- Opening Delimiter -

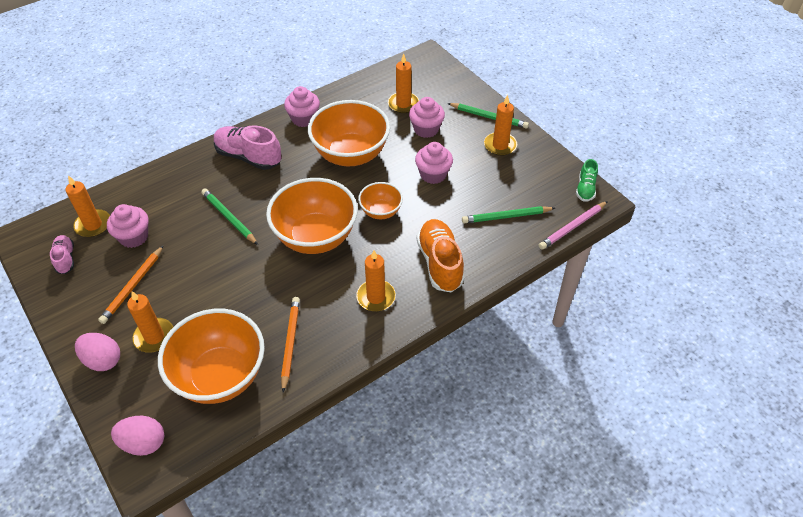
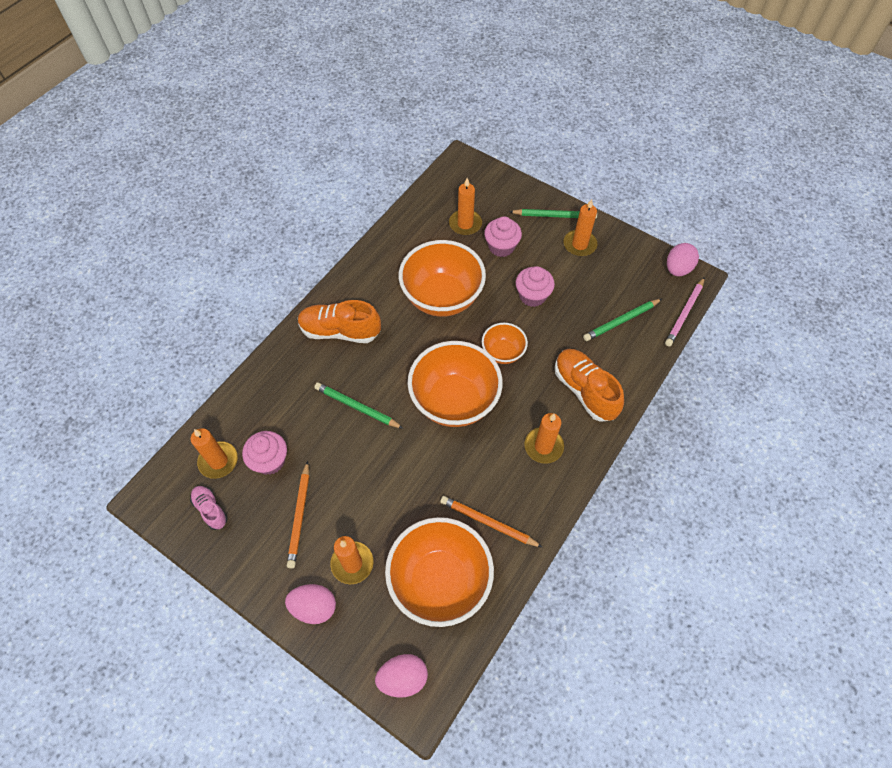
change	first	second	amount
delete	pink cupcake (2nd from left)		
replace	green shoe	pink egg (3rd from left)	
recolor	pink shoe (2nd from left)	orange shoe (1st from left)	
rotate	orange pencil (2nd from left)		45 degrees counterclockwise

- Closing Delimiter -

Using the data above, copy each line that contains "orange".

Answer box
recolor	pink shoe (2nd from left)	orange shoe (1st from left)	
rotate	orange pencil (2nd from left)		45 degrees counterclockwise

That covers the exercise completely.